(Colored object listings)
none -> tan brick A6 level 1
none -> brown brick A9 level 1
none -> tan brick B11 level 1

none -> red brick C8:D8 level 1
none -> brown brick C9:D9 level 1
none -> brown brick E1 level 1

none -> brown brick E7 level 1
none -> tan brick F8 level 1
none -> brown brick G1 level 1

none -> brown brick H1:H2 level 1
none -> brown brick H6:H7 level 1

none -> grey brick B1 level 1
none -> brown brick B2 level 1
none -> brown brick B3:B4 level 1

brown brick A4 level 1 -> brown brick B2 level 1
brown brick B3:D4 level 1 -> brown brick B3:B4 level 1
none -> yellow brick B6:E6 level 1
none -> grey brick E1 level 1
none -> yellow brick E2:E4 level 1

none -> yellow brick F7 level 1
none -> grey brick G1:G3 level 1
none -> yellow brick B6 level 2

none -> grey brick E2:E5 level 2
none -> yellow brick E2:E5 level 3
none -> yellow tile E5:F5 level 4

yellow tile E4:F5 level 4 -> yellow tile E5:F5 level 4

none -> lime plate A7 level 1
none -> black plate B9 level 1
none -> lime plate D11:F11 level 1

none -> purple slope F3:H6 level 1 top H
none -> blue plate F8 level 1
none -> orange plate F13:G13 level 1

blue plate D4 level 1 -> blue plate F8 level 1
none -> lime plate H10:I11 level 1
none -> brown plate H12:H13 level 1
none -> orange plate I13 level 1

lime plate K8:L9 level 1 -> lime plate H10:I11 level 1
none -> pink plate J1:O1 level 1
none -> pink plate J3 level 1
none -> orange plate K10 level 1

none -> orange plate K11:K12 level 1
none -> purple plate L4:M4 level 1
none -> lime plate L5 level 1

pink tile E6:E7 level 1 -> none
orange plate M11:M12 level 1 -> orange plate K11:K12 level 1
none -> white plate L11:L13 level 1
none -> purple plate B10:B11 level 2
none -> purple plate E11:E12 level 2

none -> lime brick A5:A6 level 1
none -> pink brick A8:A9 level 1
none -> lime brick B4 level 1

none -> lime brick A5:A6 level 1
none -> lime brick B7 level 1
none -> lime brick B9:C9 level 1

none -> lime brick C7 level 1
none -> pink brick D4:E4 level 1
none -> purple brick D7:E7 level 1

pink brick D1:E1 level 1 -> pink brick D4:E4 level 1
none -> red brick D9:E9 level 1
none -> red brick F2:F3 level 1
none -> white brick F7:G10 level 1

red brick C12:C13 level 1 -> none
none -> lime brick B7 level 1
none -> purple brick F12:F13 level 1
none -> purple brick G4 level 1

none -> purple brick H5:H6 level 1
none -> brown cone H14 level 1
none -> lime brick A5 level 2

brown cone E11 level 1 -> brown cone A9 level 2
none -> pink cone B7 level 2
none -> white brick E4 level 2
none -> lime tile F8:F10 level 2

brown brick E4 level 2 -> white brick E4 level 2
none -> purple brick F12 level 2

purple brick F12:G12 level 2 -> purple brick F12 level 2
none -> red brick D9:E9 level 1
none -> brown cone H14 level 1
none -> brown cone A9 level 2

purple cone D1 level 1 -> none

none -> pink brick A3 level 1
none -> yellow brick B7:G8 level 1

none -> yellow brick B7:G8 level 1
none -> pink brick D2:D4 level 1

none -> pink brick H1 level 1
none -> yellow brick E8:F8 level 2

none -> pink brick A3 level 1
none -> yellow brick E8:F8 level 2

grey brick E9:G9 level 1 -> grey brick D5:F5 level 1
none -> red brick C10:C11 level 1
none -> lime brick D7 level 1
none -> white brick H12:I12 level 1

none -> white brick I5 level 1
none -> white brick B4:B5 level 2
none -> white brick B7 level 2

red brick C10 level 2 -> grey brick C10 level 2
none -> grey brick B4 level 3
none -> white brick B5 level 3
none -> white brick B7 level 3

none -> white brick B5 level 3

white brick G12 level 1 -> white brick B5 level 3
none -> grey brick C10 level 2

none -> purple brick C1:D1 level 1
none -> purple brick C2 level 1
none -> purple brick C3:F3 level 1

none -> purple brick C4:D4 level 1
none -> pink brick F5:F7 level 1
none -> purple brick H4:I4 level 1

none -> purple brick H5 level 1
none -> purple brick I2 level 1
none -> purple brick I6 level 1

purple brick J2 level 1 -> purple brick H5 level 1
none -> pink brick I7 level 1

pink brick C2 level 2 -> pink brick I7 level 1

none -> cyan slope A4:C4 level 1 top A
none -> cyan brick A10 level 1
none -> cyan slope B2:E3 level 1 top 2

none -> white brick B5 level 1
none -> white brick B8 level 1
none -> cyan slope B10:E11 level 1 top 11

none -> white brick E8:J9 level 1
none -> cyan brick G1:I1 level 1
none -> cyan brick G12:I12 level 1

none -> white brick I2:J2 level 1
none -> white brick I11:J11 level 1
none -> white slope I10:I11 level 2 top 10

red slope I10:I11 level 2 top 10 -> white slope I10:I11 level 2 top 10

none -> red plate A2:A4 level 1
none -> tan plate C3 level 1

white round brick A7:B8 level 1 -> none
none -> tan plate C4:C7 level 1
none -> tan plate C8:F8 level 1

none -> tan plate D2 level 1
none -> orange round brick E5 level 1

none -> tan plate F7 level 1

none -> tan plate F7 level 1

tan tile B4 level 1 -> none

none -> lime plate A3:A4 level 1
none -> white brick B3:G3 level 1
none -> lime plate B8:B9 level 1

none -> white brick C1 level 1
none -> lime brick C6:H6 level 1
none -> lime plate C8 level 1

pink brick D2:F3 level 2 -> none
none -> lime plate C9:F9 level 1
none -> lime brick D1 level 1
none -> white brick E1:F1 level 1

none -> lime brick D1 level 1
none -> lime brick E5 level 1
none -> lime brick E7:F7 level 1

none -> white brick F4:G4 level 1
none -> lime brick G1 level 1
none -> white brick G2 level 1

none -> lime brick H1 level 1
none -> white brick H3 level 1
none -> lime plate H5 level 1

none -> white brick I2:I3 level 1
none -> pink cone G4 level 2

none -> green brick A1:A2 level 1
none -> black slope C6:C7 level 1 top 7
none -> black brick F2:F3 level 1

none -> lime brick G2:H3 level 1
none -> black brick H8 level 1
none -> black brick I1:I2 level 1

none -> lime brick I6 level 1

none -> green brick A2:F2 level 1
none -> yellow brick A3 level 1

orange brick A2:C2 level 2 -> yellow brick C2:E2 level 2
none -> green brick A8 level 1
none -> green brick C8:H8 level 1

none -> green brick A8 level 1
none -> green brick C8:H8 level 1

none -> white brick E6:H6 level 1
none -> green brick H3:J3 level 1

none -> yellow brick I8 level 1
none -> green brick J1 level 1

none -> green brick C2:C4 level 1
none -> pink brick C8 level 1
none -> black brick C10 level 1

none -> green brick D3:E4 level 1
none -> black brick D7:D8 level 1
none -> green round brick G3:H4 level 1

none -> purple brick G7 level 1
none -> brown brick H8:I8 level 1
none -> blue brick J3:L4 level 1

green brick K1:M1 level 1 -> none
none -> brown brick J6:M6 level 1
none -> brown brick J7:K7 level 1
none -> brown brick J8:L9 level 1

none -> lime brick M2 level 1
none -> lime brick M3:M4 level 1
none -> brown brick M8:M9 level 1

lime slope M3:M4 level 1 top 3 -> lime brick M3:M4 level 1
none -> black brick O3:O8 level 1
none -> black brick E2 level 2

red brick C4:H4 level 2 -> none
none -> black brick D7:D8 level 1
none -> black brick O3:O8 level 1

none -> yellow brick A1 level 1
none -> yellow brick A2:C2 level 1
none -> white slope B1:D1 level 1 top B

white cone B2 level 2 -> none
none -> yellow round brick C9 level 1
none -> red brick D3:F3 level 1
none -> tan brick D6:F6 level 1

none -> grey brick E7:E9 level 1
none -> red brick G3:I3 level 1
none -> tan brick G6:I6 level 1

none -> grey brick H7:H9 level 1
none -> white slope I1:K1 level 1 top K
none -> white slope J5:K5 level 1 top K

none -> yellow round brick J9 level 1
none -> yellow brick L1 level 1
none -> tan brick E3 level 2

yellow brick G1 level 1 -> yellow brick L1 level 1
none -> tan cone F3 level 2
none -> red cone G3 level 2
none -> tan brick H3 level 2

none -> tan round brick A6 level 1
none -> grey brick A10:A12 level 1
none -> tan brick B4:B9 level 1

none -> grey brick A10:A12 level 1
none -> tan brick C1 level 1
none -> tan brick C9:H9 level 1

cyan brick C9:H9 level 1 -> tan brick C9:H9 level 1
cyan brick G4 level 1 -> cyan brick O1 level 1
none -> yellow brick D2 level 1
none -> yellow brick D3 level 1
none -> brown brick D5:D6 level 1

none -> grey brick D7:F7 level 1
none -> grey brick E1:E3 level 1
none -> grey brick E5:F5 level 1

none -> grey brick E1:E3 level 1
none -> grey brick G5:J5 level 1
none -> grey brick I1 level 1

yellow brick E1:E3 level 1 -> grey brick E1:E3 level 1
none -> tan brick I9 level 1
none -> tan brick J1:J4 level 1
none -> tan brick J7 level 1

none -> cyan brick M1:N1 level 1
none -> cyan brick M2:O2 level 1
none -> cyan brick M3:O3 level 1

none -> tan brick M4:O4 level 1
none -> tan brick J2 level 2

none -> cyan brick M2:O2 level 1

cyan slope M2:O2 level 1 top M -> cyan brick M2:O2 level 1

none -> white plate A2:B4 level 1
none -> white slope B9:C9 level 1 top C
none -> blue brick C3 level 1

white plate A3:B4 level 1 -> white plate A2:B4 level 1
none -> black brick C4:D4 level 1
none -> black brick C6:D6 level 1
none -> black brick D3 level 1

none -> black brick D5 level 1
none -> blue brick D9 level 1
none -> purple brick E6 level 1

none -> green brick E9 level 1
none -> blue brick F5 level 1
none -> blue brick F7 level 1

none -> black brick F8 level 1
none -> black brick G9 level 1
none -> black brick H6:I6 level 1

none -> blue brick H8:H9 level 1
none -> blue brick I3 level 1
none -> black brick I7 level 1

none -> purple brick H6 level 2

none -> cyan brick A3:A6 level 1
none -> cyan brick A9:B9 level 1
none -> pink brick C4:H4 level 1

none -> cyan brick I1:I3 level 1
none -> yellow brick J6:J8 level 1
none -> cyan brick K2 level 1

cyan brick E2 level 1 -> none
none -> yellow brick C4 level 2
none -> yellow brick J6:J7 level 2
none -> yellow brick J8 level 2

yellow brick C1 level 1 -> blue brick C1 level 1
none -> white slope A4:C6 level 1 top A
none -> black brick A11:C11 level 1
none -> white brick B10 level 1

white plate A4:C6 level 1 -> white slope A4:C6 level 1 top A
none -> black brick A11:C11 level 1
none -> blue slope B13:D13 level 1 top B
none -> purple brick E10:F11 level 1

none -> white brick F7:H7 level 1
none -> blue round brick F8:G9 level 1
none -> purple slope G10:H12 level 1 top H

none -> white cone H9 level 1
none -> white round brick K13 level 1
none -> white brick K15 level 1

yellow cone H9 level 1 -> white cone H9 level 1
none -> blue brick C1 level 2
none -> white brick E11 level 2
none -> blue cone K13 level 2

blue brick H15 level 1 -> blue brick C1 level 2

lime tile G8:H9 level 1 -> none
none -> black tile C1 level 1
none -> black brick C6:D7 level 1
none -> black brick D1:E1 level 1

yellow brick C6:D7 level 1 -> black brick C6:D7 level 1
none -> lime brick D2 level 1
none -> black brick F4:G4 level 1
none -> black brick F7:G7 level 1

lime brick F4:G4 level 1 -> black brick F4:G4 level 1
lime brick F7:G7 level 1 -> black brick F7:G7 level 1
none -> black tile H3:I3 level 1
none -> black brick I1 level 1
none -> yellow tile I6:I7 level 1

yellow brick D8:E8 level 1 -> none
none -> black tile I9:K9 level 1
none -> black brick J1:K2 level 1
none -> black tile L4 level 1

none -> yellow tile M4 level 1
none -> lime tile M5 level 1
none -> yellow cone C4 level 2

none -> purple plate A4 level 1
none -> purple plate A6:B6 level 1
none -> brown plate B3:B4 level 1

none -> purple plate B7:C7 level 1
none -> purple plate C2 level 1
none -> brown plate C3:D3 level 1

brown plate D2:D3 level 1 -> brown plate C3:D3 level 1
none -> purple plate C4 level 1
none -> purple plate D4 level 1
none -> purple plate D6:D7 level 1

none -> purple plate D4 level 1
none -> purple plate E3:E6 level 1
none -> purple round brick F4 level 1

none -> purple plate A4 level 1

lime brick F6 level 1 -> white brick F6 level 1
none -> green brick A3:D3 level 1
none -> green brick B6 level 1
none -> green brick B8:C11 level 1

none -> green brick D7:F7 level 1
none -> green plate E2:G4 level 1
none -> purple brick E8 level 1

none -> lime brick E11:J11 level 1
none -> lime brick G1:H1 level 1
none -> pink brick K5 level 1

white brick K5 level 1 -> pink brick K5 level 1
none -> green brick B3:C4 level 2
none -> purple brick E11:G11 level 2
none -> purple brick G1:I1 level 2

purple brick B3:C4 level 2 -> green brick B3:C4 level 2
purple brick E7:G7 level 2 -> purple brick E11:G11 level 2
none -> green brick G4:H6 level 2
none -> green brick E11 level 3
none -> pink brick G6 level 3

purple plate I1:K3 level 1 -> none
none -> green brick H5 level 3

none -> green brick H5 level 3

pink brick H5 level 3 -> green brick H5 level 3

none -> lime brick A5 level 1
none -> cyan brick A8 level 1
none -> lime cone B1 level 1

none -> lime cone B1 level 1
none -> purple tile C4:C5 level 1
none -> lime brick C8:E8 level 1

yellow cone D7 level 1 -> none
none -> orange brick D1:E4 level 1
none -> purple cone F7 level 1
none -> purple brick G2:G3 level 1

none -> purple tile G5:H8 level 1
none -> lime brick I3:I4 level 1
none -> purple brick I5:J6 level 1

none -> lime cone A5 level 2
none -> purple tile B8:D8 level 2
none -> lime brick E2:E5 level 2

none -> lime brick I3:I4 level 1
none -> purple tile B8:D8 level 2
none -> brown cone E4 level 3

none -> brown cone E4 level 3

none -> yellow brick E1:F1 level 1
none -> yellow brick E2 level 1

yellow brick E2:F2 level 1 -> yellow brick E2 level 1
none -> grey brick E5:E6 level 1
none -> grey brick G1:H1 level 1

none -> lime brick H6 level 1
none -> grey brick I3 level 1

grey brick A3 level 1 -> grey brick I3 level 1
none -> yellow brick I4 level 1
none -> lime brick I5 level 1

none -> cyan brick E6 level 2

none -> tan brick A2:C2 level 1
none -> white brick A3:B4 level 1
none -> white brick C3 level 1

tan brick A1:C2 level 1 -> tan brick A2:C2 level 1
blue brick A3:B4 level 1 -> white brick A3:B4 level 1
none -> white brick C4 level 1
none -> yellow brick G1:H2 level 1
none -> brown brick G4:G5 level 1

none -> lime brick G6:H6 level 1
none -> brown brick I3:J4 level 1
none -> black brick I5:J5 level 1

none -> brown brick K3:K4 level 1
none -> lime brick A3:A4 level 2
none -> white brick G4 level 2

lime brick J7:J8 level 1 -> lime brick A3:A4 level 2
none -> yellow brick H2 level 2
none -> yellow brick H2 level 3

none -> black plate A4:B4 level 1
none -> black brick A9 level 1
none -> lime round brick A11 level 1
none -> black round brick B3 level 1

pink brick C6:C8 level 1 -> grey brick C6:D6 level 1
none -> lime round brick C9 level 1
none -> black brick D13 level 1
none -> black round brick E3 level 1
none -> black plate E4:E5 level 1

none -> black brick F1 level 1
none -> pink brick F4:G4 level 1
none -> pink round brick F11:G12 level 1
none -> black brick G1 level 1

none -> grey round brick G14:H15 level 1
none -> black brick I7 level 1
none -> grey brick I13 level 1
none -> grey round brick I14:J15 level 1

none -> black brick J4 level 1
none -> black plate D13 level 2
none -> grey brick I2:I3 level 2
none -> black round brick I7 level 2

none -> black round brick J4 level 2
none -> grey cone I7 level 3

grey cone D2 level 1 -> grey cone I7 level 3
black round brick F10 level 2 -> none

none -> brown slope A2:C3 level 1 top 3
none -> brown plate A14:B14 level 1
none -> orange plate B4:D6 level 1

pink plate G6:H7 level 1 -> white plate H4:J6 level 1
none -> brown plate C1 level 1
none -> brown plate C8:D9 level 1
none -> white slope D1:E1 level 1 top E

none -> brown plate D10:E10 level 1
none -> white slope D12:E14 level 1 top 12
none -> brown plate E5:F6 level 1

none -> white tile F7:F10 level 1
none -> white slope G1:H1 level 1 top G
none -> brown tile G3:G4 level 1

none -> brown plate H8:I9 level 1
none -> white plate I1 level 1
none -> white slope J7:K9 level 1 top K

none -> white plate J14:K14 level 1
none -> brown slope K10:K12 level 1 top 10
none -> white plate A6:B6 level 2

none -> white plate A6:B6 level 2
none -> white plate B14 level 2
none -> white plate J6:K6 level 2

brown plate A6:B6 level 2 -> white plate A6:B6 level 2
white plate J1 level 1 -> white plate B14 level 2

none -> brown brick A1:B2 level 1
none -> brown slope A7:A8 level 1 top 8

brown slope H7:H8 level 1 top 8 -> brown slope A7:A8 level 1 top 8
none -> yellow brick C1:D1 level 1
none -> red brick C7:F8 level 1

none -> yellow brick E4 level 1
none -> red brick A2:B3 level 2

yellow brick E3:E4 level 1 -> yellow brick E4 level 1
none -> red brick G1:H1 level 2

- What is required
Above are records; repeat only the lines starting at the line with "none -> lime brick G1:H1 level 1" and ending at the line with "none -> pink brick G6 level 3", exactly as they appear, both included.

- Exercise output
none -> lime brick G1:H1 level 1
none -> pink brick K5 level 1

white brick K5 level 1 -> pink brick K5 level 1
none -> green brick B3:C4 level 2
none -> purple brick E11:G11 level 2
none -> purple brick G1:I1 level 2

purple brick B3:C4 level 2 -> green brick B3:C4 level 2
purple brick E7:G7 level 2 -> purple brick E11:G11 level 2
none -> green brick G4:H6 level 2
none -> green brick E11 level 3
none -> pink brick G6 level 3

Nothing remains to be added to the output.